═════ Information supplied ═════
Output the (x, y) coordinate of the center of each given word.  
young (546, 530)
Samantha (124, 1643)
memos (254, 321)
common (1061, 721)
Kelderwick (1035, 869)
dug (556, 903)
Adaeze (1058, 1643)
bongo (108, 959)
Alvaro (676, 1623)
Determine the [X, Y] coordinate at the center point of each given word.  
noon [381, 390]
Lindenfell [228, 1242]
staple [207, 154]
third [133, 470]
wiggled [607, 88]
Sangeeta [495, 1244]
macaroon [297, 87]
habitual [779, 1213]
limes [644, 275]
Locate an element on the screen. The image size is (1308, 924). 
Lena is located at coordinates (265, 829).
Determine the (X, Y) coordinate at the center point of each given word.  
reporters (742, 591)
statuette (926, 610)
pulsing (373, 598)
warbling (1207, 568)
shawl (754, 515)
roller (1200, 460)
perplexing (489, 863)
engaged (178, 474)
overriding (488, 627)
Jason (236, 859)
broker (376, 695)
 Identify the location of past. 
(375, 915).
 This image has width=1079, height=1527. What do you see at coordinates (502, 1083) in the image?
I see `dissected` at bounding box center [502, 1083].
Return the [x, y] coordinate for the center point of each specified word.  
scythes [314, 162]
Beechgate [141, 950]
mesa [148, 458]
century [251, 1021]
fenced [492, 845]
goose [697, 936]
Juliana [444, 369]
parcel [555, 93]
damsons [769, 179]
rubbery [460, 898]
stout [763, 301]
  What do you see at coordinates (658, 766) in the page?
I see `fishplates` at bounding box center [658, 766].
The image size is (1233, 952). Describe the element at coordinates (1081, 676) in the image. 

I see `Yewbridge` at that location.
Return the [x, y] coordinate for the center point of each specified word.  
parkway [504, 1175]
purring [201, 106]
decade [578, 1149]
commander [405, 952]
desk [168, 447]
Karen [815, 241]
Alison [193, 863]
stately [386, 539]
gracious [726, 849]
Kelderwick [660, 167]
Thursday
═════
Convert every line of the items above into a Markdown table with the columns Row and Line, numbering each row and leaving out blank lines.

Solution »
| Row | Line |
|---|---|
| 1 | Output the (x, y) coordinate of the center of each given word.   |
| 2 | young (546, 530) |
| 3 | Samantha (124, 1643) |
| 4 | memos (254, 321) |
| 5 | common (1061, 721) |
| 6 | Kelderwick (1035, 869) |
| 7 | dug (556, 903) |
| 8 | Adaeze (1058, 1643) |
| 9 | bongo (108, 959) |
| 10 | Alvaro (676, 1623) |
| 11 | Determine the [X, Y] coordinate at the center point of each given word.   |
| 12 | noon [381, 390] |
| 13 | Lindenfell [228, 1242] |
| 14 | staple [207, 154] |
| 15 | third [133, 470] |
| 16 | wiggled [607, 88] |
| 17 | Sangeeta [495, 1244] |
| 18 | macaroon [297, 87] |
| 19 | habitual [779, 1213] |
| 20 | limes [644, 275] |
| 21 | Locate an element on the screen. The image size is (1308, 924).  |
| 22 | Lena is located at coordinates (265, 829). |
| 23 | Determine the (X, Y) coordinate at the center point of each given word.   |
| 24 | reporters (742, 591) |
| 25 | statuette (926, 610) |
| 26 | pulsing (373, 598) |
| 27 | warbling (1207, 568) |
| 28 | shawl (754, 515) |
| 29 | roller (1200, 460) |
| 30 | perplexing (489, 863) |
| 31 | engaged (178, 474) |
| 32 | overriding (488, 627) |
| 33 | Jason (236, 859) |
| 34 | broker (376, 695) |
| 35 |  Identify the location of past.  |
| 36 | (375, 915). |
| 37 |  This image has width=1079, height=1527. What do you see at coordinates (502, 1083) in the image? |
| 38 | I see `dissected` at bounding box center [502, 1083]. |
| 39 | Return the [x, y] coordinate for the center point of each specified word.   |
| 40 | scythes [314, 162] |
| 41 | Beechgate [141, 950] |
| 42 | mesa [148, 458] |
| 43 | century [251, 1021] |
| 44 | fenced [492, 845] |
| 45 | goose [697, 936] |
| 46 | Juliana [444, 369] |
| 47 | parcel [555, 93] |
| 48 | damsons [769, 179] |
| 49 | rubbery [460, 898] |
| 50 | stout [763, 301] |
| 51 |   What do you see at coordinates (658, 766) in the page? |
| 52 | I see `fishplates` at bounding box center [658, 766]. |
| 53 | The image size is (1233, 952). Describe the element at coordinates (1081, 676) in the image.  |
| 54 | I see `Yewbridge` at that location. |
| 55 | Return the [x, y] coordinate for the center point of each specified word.   |
| 56 | parkway [504, 1175] |
| 57 | purring [201, 106] |
| 58 | decade [578, 1149] |
| 59 | commander [405, 952] |
| 60 | desk [168, 447] |
| 61 | Karen [815, 241] |
| 62 | Alison [193, 863] |
| 63 | stately [386, 539] |
| 64 | gracious [726, 849] |
| 65 | Kelderwick [660, 167] |
| 66 | Thursday |